## Description of the task
Only these lines of the data below are wanted: the one with "R12: 6.2k (GND, U3/SDA) -> 6.2k (U3/SDA, VCC)", the one with "R7: 11k (0V, U1/RB5) -> 11k (0V, BUF)", and any lines between them, each repeated exactly.

:: The input

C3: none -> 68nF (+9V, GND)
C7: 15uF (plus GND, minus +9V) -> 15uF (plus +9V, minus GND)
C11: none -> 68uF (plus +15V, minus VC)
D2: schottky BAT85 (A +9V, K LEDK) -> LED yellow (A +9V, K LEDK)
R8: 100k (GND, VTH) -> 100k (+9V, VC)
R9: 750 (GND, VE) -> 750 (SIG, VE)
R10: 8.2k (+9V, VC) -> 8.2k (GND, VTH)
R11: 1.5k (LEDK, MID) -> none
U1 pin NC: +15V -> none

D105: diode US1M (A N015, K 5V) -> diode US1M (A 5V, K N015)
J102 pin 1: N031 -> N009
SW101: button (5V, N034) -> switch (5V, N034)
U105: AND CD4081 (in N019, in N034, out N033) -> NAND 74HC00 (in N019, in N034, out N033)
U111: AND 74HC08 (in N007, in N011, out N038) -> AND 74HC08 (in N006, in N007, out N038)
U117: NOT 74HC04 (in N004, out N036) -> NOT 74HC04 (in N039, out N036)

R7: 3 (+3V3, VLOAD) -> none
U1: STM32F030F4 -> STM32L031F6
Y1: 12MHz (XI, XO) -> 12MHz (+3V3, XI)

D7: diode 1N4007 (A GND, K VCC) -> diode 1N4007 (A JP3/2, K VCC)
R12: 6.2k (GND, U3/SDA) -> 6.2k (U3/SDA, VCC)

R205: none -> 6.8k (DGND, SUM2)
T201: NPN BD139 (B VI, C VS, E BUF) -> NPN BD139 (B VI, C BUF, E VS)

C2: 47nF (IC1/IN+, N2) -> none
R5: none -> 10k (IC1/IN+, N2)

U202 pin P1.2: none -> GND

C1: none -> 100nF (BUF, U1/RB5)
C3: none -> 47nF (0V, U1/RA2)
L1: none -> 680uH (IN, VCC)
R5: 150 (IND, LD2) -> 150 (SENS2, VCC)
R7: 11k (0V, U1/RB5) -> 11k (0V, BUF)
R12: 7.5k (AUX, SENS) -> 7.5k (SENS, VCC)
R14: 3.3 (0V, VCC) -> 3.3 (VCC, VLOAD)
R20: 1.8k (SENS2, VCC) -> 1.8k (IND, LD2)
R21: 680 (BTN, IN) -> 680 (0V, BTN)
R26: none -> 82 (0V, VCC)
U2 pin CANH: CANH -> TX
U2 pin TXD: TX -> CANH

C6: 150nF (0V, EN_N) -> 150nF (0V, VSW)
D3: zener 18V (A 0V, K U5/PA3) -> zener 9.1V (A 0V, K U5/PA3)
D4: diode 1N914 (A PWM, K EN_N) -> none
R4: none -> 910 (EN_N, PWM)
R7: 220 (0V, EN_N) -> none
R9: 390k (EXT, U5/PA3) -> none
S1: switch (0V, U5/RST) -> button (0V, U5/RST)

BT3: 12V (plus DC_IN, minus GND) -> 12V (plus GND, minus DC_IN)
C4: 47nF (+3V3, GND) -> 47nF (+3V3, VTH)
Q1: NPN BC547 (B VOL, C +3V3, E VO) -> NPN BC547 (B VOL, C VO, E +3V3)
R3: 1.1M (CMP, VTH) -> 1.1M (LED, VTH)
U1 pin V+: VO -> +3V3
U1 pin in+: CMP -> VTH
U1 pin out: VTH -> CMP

::::

## Answer to this task
R12: 6.2k (GND, U3/SDA) -> 6.2k (U3/SDA, VCC)

R205: none -> 6.8k (DGND, SUM2)
T201: NPN BD139 (B VI, C VS, E BUF) -> NPN BD139 (B VI, C BUF, E VS)

C2: 47nF (IC1/IN+, N2) -> none
R5: none -> 10k (IC1/IN+, N2)

U202 pin P1.2: none -> GND

C1: none -> 100nF (BUF, U1/RB5)
C3: none -> 47nF (0V, U1/RA2)
L1: none -> 680uH (IN, VCC)
R5: 150 (IND, LD2) -> 150 (SENS2, VCC)
R7: 11k (0V, U1/RB5) -> 11k (0V, BUF)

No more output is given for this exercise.